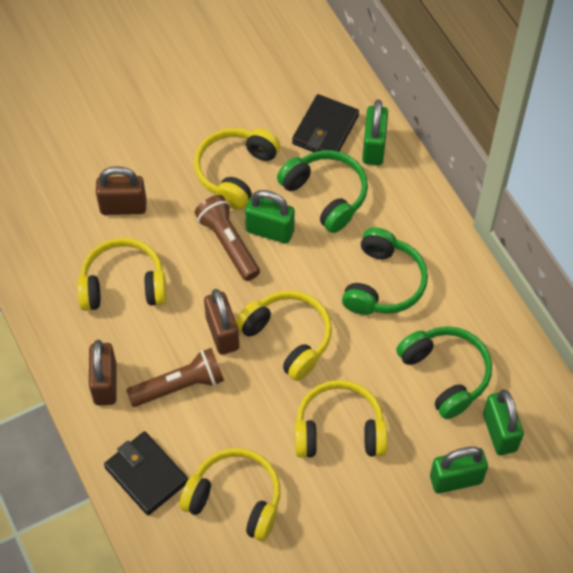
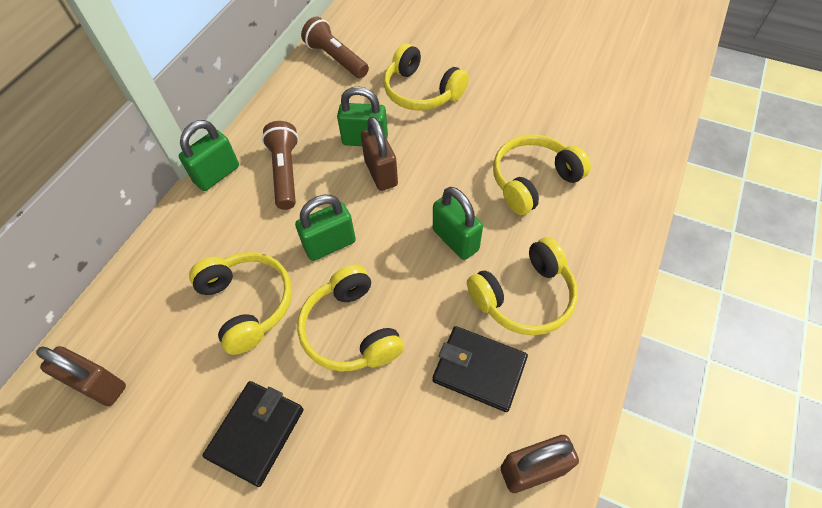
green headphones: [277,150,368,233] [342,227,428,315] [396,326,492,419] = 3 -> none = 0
━━━━━━━━━━
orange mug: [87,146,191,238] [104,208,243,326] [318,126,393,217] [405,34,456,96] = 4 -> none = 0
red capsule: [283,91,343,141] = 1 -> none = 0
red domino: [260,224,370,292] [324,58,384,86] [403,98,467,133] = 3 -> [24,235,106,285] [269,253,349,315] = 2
━━━━━━━━━━
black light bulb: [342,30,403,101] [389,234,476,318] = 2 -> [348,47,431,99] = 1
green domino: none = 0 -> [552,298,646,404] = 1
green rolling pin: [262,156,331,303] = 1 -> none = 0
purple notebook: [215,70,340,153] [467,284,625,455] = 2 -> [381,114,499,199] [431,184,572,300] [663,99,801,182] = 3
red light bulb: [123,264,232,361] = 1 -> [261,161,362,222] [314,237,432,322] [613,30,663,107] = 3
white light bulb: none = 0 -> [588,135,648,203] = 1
━━━━━━━━━━
* _EXERCISE REQUIREMENTS_
Look through the data above for the word "none". Report each line where it occurs.

* _PROBLEM SOLUTION_
green headphones: [277,150,368,233] [342,227,428,315] [396,326,492,419] = 3 -> none = 0
orange mug: [87,146,191,238] [104,208,243,326] [318,126,393,217] [405,34,456,96] = 4 -> none = 0
red capsule: [283,91,343,141] = 1 -> none = 0
green domino: none = 0 -> [552,298,646,404] = 1
green rolling pin: [262,156,331,303] = 1 -> none = 0
white light bulb: none = 0 -> [588,135,648,203] = 1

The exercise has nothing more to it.